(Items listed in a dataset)
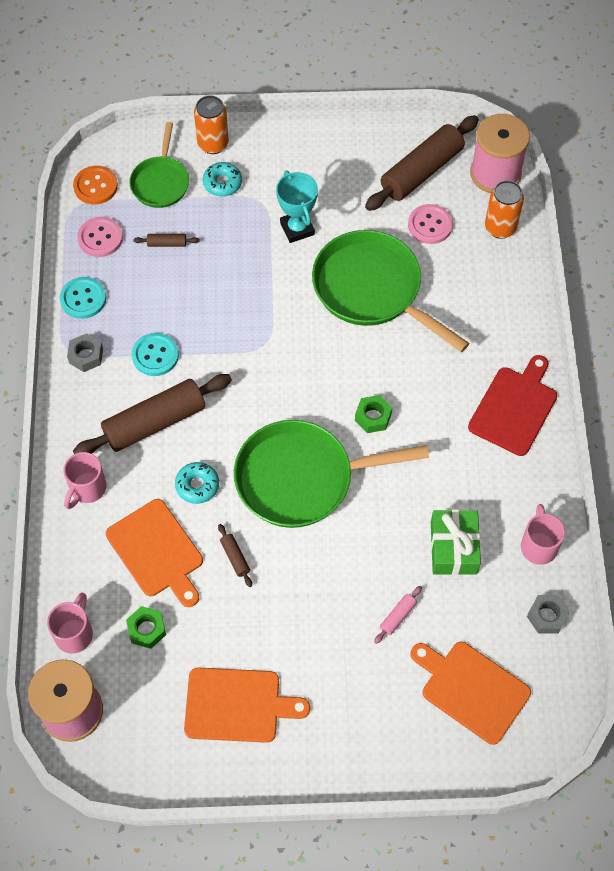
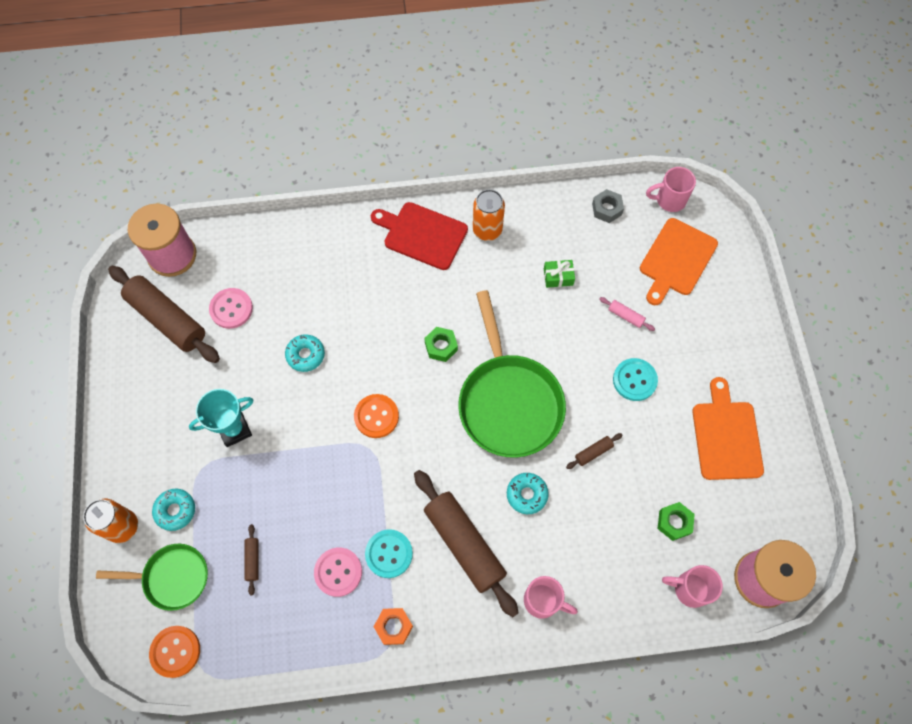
camera: 95 degrees left, 5 degrees up
turquoise button [60,277,106,319] -> turquoise button moved to [613,358,658,401]
grey nut [67,333,103,372] -> orange nut [373,608,413,645]
pink button [77,217,123,257] -> pink button moved to [314,548,362,597]
orange cutting board [106,499,203,607] -> none
green pan [312,230,470,352] -> turquoise donut [285,334,325,372]
green gift [431,509,481,575] -> green gift [544,260,575,288], size x0.58
orange can [485,180,524,239] -> orange can moved to [473,189,505,241]
pink mug [521,504,565,565] -> pink mug moved to [646,167,696,212]
none -> orange button [354,394,399,438]

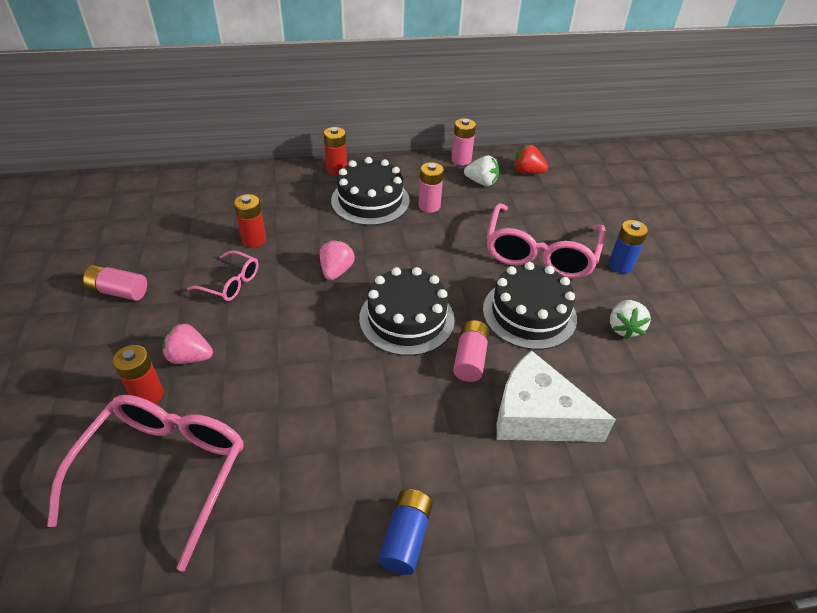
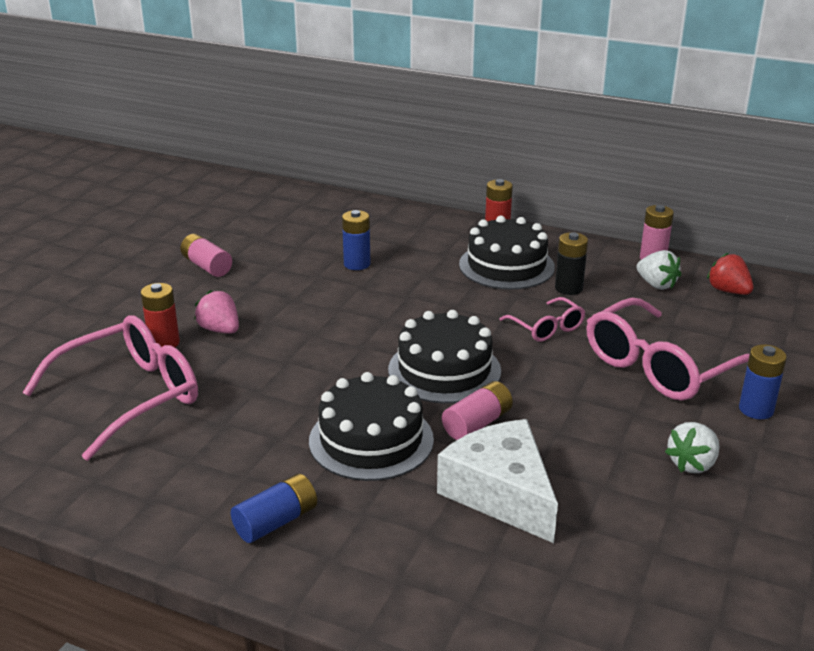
camera: 35 degrees right, 15 degrees down
pink glasses [187,250,259,301] -> pink glasses moved to [499,297,585,342]
red battery [234,194,266,248] -> blue battery [342,210,371,270]
pink strawberry [320,239,355,280] -> none
pink battery [418,162,444,213] -> black battery [555,232,588,295]
black cake [483,262,577,350] -> black cake moved to [309,372,434,481]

# TASK PROMPT:
An exact transcription is needed, covering the line with "turquoise button [60,277,106,319]" and every line after it to the end of the entries, but not the pictures.

# RESPONSE:
turquoise button [60,277,106,319] -> turquoise button moved to [613,358,658,401]
grey nut [67,333,103,372] -> orange nut [373,608,413,645]
pink button [77,217,123,257] -> pink button moved to [314,548,362,597]
orange cutting board [106,499,203,607] -> none
green pan [312,230,470,352] -> turquoise donut [285,334,325,372]
green gift [431,509,481,575] -> green gift [544,260,575,288], size x0.58
orange can [485,180,524,239] -> orange can moved to [473,189,505,241]
pink mug [521,504,565,565] -> pink mug moved to [646,167,696,212]
none -> orange button [354,394,399,438]

camera: 35 degrees right, 15 degrees down
pink glasses [187,250,259,301] -> pink glasses moved to [499,297,585,342]
red battery [234,194,266,248] -> blue battery [342,210,371,270]
pink strawberry [320,239,355,280] -> none
pink battery [418,162,444,213] -> black battery [555,232,588,295]
black cake [483,262,577,350] -> black cake moved to [309,372,434,481]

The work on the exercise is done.